* _Exercise requirements_
Every line of the material is to be repeated exactly as it stands.

* _Dataset extract_
__________________________________________________

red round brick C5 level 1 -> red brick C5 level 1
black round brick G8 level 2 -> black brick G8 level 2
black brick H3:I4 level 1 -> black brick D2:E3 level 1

__________________________________________________

* _Finished exercise_
red round brick C5 level 1 -> red brick C5 level 1
black round brick G8 level 2 -> black brick G8 level 2
black brick H3:I4 level 1 -> black brick D2:E3 level 1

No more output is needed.